Quote exactly the lines spanning from the top of the data below to the line that contains "[356 454 412 514]", including both.

▼

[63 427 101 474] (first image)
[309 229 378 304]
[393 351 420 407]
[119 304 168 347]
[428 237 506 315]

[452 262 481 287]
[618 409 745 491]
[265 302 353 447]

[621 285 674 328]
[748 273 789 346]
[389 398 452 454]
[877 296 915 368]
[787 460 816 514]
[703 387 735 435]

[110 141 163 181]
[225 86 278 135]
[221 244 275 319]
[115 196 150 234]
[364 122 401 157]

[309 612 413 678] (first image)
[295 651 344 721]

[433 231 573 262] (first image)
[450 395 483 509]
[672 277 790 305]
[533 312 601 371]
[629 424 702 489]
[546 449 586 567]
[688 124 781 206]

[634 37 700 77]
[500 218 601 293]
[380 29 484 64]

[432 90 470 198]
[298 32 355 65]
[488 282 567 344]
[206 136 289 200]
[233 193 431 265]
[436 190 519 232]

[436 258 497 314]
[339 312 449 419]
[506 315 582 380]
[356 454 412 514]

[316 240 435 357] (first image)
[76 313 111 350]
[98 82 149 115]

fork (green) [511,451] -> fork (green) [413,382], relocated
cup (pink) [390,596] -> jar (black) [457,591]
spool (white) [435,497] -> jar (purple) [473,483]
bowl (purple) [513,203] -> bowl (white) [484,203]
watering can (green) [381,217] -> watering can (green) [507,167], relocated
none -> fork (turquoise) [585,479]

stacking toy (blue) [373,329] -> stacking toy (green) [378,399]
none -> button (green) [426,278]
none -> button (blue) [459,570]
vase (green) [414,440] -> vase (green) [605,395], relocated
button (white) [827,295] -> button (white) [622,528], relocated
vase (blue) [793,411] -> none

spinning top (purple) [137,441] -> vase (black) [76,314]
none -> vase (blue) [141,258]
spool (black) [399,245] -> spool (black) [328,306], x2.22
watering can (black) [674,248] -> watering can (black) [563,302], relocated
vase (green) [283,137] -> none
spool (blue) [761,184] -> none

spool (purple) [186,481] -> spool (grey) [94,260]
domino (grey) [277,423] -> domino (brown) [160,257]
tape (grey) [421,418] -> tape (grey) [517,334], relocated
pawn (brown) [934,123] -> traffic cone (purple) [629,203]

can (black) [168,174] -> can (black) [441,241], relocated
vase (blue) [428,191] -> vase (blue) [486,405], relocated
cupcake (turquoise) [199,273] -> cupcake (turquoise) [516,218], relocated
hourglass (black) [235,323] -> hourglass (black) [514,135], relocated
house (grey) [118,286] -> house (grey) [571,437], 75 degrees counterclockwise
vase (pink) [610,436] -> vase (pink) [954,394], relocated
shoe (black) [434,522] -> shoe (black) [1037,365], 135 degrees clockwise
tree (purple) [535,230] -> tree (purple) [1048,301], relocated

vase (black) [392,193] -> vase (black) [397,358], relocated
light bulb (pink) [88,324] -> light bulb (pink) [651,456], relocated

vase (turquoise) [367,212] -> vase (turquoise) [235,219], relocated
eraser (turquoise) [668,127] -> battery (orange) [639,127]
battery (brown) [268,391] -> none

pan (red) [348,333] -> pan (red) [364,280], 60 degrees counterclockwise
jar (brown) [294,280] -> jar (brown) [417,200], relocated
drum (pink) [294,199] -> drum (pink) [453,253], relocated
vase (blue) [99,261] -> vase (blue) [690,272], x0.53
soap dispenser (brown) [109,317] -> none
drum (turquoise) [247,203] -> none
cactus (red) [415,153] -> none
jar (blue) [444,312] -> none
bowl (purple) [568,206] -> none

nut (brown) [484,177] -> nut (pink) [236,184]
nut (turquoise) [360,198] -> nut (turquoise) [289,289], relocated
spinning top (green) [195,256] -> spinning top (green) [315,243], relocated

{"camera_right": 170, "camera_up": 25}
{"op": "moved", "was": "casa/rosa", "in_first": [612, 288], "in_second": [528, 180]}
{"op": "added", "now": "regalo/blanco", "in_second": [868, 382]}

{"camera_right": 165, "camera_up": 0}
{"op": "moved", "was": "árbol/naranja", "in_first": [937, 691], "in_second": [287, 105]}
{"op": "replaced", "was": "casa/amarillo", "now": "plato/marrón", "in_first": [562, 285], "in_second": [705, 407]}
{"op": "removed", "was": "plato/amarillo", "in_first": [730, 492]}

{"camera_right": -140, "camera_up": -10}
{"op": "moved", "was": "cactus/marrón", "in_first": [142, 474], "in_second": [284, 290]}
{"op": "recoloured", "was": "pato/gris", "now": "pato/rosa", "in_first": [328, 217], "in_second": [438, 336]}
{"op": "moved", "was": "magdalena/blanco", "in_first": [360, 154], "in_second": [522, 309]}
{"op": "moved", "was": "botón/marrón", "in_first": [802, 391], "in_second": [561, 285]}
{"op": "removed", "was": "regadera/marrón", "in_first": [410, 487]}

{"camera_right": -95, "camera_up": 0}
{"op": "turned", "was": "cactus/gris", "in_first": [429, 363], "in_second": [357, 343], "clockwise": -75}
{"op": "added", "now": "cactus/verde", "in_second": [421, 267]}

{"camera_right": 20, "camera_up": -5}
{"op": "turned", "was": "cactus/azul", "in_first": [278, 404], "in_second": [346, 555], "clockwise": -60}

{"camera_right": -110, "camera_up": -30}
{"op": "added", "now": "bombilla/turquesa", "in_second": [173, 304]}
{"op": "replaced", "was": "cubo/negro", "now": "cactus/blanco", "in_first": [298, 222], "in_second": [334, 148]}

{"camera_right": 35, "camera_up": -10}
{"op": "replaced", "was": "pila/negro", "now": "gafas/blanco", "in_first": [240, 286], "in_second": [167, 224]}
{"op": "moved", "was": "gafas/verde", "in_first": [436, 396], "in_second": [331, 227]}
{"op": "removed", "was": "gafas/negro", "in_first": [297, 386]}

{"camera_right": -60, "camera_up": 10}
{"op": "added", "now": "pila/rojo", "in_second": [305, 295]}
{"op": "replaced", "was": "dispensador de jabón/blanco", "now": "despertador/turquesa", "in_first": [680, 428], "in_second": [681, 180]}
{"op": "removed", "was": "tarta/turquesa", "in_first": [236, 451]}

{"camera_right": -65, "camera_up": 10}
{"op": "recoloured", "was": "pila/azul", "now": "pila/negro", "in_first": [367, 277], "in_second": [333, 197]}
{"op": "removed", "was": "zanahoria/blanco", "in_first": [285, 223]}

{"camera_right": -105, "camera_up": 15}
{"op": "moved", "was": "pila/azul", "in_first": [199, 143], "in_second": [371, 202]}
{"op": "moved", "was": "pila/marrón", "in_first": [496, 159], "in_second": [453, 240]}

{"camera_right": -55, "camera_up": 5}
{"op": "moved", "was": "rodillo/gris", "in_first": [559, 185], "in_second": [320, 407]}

▲

> [ANSWER FOR THE TASK]:
[63 427 101 474] (first image)
[309 229 378 304]
[393 351 420 407]
[119 304 168 347]
[428 237 506 315]

[452 262 481 287]
[618 409 745 491]
[265 302 353 447]

[621 285 674 328]
[748 273 789 346]
[389 398 452 454]
[877 296 915 368]
[787 460 816 514]
[703 387 735 435]

[110 141 163 181]
[225 86 278 135]
[221 244 275 319]
[115 196 150 234]
[364 122 401 157]

[309 612 413 678] (first image)
[295 651 344 721]

[433 231 573 262] (first image)
[450 395 483 509]
[672 277 790 305]
[533 312 601 371]
[629 424 702 489]
[546 449 586 567]
[688 124 781 206]

[634 37 700 77]
[500 218 601 293]
[380 29 484 64]

[432 90 470 198]
[298 32 355 65]
[488 282 567 344]
[206 136 289 200]
[233 193 431 265]
[436 190 519 232]

[436 258 497 314]
[339 312 449 419]
[506 315 582 380]
[356 454 412 514]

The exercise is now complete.